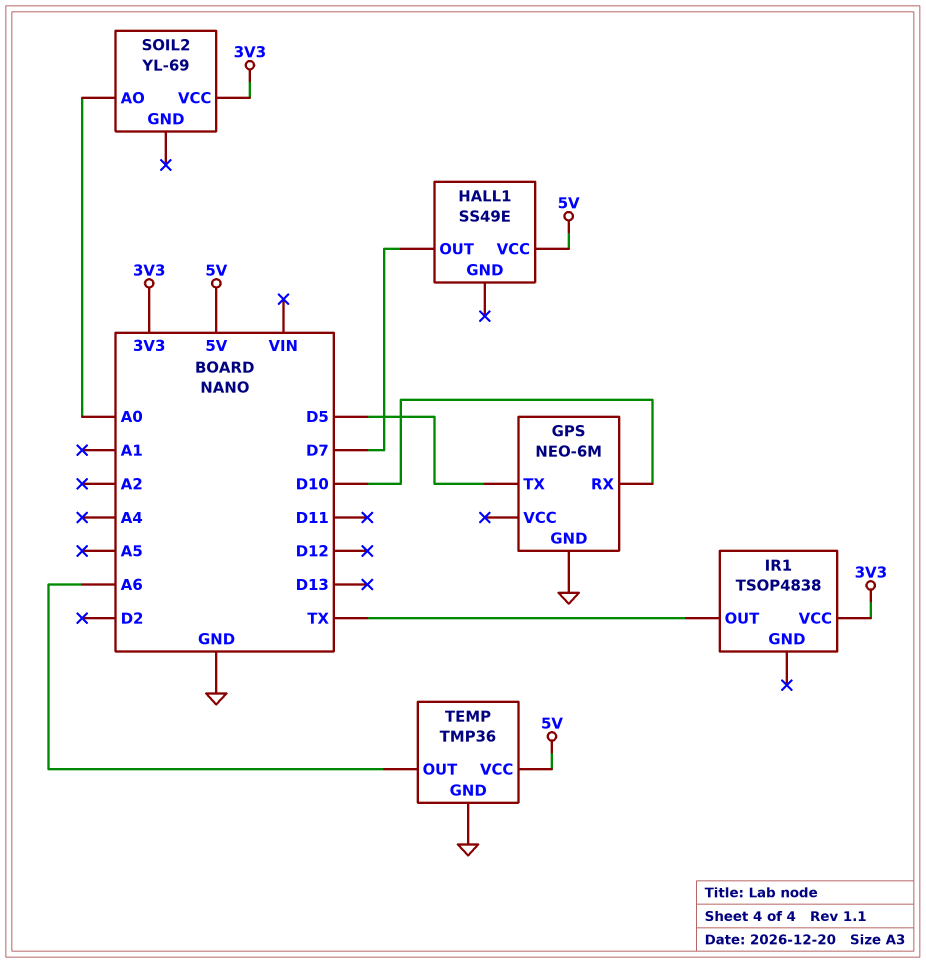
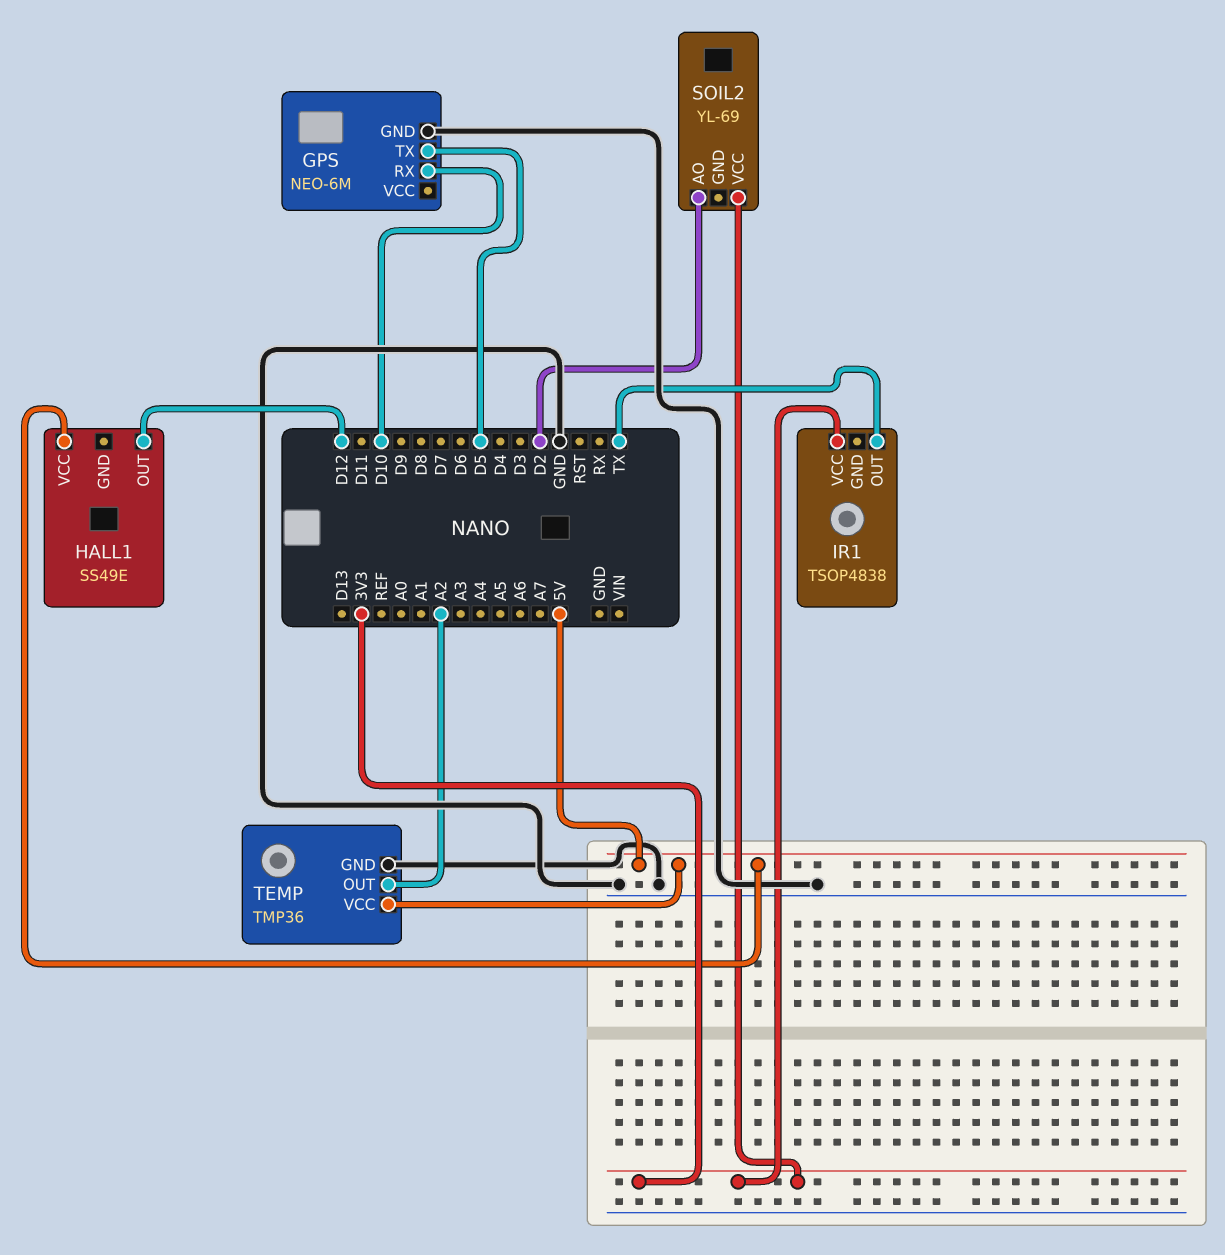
HALL1 pin OUT: D7 -> D12
SOIL2 pin AO: A0 -> D2
TEMP pin OUT: A6 -> A2

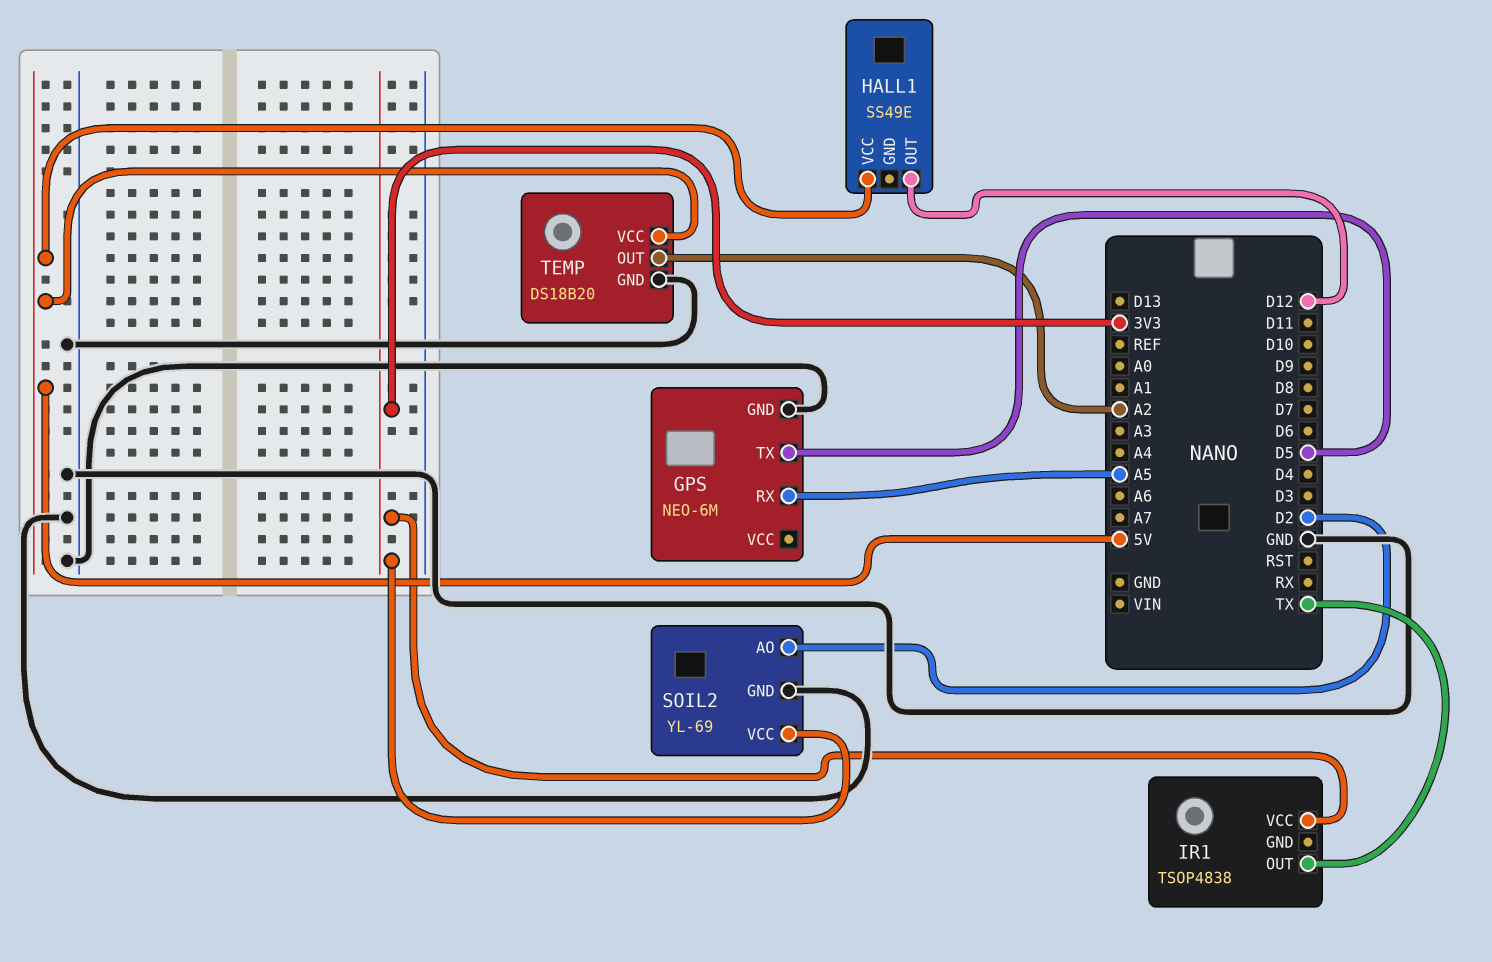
GPS pin RX: D10 -> A5
SOIL2 pin GND: none -> GND
TEMP: TMP36 -> DS18B20

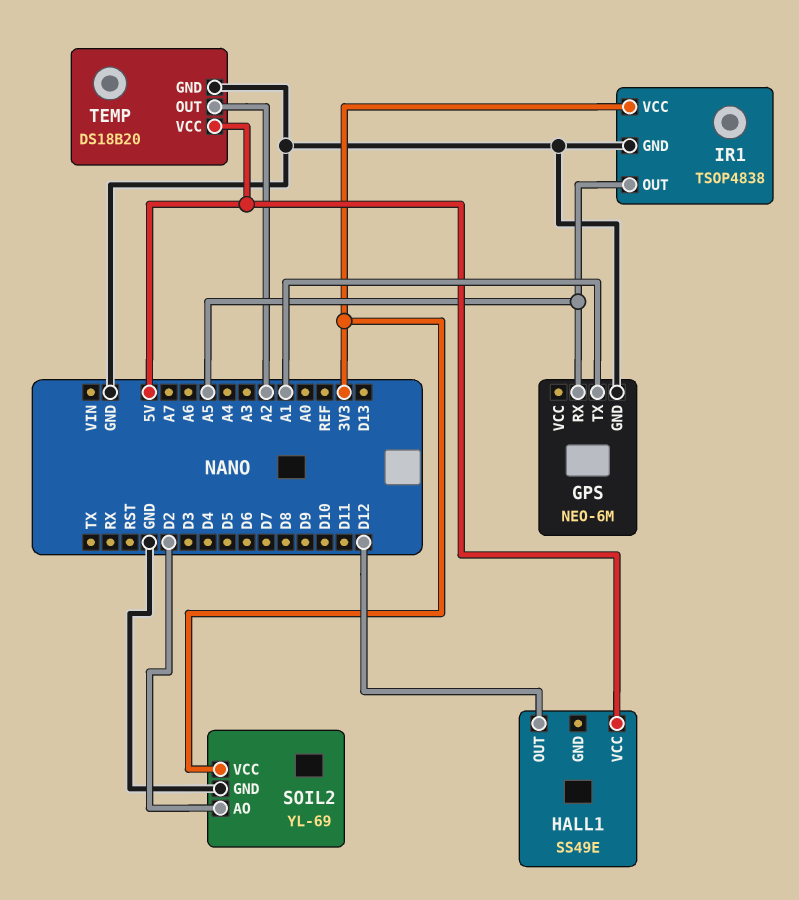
GPS pin TX: D5 -> A1
IR1 pin GND: none -> GND
IR1 pin OUT: TX -> A5

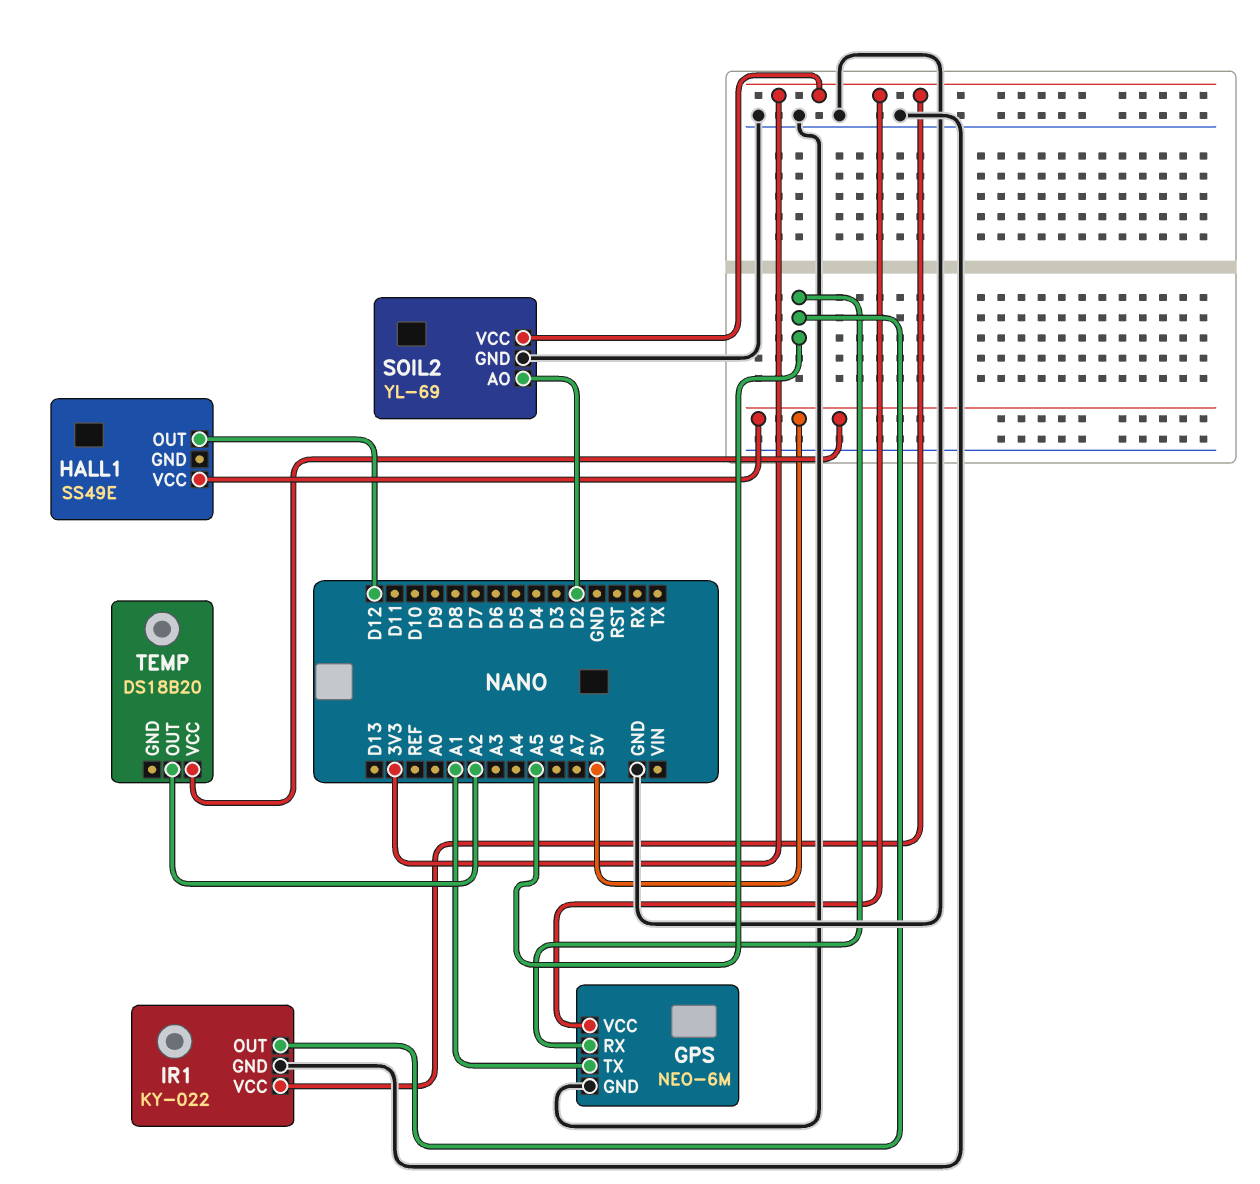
GPS pin VCC: none -> 3V3
IR1: TSOP4838 -> KY-022
TEMP pin GND: GND -> none

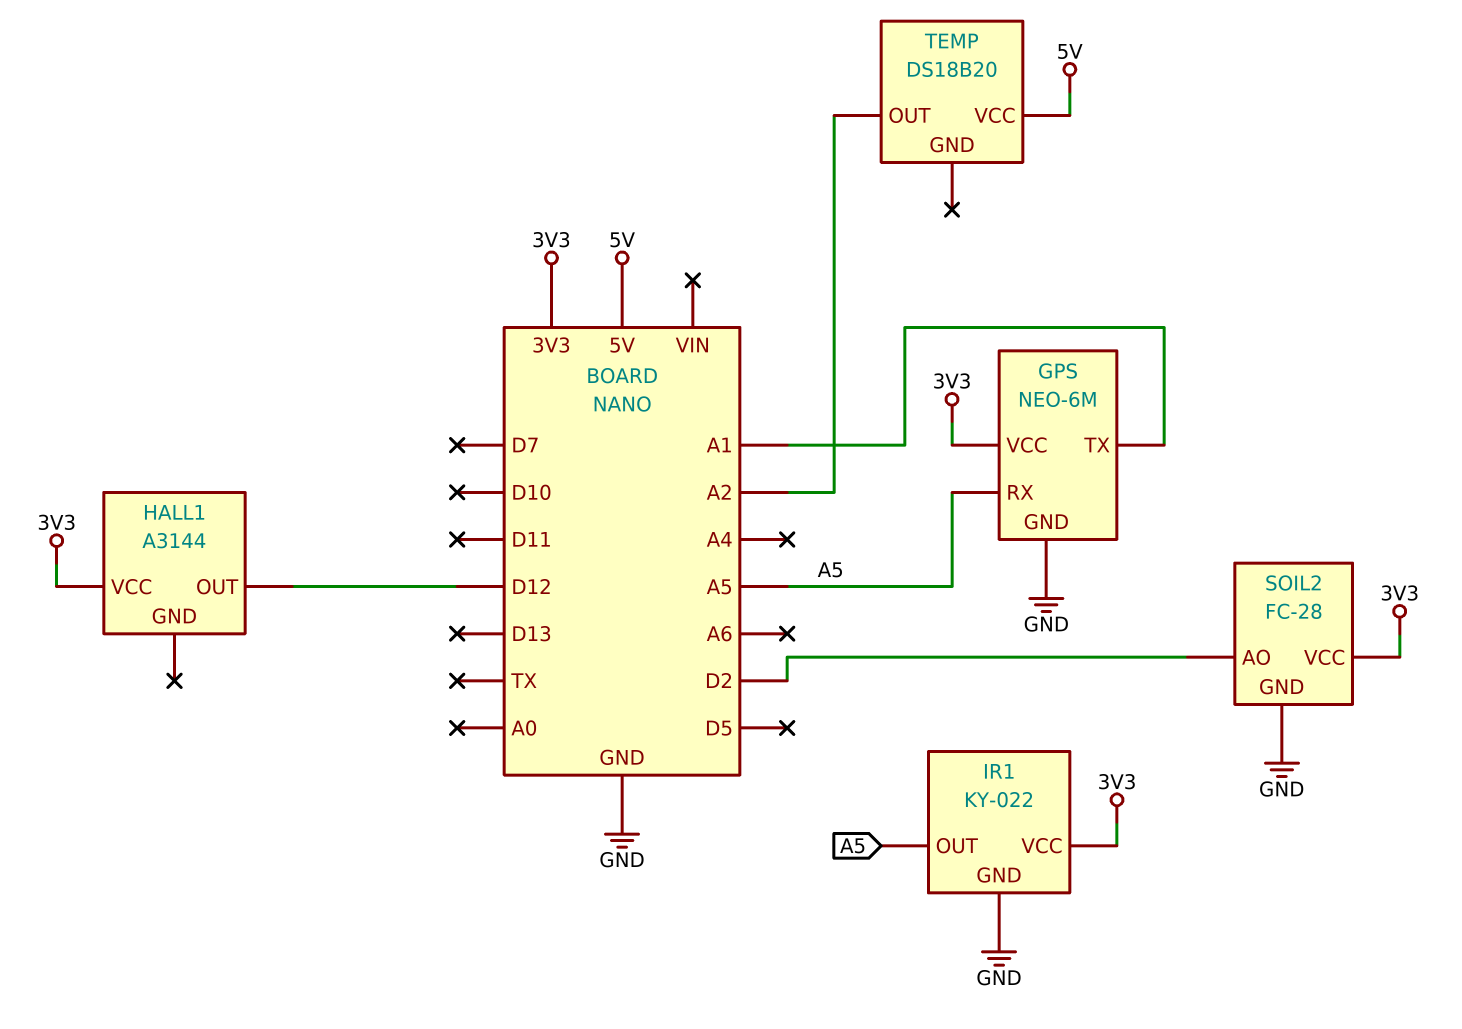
HALL1: SS49E -> A3144
HALL1 pin VCC: 5V -> 3V3
SOIL2: YL-69 -> FC-28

PROBLEM STATEMENT =
The data must come back word for word, with every picture removed.

ANSWER =
HALL1 pin OUT: D7 -> D12
SOIL2 pin AO: A0 -> D2
TEMP pin OUT: A6 -> A2

GPS pin RX: D10 -> A5
SOIL2 pin GND: none -> GND
TEMP: TMP36 -> DS18B20

GPS pin TX: D5 -> A1
IR1 pin GND: none -> GND
IR1 pin OUT: TX -> A5

GPS pin VCC: none -> 3V3
IR1: TSOP4838 -> KY-022
TEMP pin GND: GND -> none

HALL1: SS49E -> A3144
HALL1 pin VCC: 5V -> 3V3
SOIL2: YL-69 -> FC-28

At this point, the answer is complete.